● **Task item**
Reproduce the records below exactly, but only between the lines holding "none -> PureWhiteDeepDish <263 294>" and "BrownPresent <283 401>", inclusive.

● **Exercise material**
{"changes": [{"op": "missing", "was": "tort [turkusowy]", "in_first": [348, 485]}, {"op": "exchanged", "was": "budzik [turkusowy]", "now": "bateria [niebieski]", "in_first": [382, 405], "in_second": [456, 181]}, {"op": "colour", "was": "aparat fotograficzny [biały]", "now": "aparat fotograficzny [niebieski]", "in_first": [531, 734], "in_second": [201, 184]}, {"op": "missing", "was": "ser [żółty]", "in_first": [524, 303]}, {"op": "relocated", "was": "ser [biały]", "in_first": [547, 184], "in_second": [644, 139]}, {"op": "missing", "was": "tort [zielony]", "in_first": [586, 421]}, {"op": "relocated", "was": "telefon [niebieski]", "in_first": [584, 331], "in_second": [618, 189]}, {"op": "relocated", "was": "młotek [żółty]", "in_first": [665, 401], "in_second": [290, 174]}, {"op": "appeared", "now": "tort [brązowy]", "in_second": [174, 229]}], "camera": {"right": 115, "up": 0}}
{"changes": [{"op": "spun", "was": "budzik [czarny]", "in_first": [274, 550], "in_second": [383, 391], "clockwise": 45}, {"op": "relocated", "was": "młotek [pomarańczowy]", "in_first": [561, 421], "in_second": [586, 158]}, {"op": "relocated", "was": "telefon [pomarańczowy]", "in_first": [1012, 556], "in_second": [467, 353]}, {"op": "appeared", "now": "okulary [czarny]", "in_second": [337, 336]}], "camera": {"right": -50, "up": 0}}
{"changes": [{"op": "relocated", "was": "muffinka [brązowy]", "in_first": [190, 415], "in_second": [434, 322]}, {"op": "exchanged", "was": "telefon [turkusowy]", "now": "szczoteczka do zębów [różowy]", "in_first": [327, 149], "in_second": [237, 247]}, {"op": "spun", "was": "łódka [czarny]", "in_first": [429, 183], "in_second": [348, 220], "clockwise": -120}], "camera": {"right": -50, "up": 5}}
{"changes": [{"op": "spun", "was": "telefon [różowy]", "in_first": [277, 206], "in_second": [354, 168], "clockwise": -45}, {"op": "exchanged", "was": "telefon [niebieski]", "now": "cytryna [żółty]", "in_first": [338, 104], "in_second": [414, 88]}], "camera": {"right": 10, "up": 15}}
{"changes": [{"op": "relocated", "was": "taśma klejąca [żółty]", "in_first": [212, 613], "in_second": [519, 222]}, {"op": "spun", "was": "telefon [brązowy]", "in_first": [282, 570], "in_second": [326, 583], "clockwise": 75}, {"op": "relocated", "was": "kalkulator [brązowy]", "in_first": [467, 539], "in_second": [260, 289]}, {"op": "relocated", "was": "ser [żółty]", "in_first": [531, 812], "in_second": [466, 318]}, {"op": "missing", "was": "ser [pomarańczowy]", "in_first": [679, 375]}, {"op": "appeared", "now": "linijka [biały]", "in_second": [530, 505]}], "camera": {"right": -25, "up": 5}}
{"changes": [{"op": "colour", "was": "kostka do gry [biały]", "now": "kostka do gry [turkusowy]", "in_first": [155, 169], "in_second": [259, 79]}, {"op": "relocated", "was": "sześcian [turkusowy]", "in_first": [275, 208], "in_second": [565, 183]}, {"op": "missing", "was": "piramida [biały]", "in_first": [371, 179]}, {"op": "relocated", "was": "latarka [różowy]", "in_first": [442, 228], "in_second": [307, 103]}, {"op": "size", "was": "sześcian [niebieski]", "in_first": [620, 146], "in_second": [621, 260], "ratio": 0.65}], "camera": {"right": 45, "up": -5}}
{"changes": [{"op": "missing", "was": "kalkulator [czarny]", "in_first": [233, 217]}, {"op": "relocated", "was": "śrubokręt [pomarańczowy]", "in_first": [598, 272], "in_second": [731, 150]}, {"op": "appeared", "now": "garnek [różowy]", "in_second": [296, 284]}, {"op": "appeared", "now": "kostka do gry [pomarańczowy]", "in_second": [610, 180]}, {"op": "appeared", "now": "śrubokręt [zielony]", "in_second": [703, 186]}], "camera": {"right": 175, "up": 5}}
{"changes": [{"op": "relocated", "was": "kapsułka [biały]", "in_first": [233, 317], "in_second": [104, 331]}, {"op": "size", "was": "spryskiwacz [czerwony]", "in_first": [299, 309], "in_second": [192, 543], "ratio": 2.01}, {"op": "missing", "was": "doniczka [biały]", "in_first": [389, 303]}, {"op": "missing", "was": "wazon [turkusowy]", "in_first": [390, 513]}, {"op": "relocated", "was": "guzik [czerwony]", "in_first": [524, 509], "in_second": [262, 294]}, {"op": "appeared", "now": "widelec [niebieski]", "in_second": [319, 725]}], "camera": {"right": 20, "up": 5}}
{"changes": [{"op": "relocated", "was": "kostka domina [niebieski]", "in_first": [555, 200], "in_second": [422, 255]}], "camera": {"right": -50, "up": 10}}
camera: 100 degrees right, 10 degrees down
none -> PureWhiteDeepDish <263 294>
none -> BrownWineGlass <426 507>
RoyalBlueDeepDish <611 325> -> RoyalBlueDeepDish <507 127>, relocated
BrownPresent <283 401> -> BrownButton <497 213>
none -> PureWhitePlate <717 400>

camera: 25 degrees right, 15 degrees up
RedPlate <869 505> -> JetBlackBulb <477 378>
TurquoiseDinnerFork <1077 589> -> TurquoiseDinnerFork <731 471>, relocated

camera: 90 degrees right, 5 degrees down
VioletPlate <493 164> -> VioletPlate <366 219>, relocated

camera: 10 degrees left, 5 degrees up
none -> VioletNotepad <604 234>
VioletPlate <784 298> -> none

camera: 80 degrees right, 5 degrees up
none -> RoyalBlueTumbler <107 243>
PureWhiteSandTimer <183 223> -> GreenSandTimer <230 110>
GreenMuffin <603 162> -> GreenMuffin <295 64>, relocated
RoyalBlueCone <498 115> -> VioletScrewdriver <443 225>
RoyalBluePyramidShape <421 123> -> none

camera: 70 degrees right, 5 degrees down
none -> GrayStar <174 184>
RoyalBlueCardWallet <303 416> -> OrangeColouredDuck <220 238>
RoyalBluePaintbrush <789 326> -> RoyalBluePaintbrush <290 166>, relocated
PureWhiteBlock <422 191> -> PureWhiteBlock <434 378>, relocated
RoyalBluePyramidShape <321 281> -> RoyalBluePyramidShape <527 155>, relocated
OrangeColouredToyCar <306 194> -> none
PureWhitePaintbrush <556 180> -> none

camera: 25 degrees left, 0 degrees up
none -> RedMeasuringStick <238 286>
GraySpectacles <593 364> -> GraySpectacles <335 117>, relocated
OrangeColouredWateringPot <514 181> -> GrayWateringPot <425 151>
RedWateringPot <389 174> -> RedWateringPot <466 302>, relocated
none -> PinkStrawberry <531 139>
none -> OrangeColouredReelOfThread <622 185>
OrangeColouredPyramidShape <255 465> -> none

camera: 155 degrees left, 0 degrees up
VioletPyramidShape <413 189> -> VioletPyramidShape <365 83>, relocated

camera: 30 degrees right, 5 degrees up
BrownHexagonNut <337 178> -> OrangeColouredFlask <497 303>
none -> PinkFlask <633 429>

● **Response box**
none -> PureWhiteDeepDish <263 294>
none -> BrownWineGlass <426 507>
RoyalBlueDeepDish <611 325> -> RoyalBlueDeepDish <507 127>, relocated
BrownPresent <283 401> -> BrownButton <497 213>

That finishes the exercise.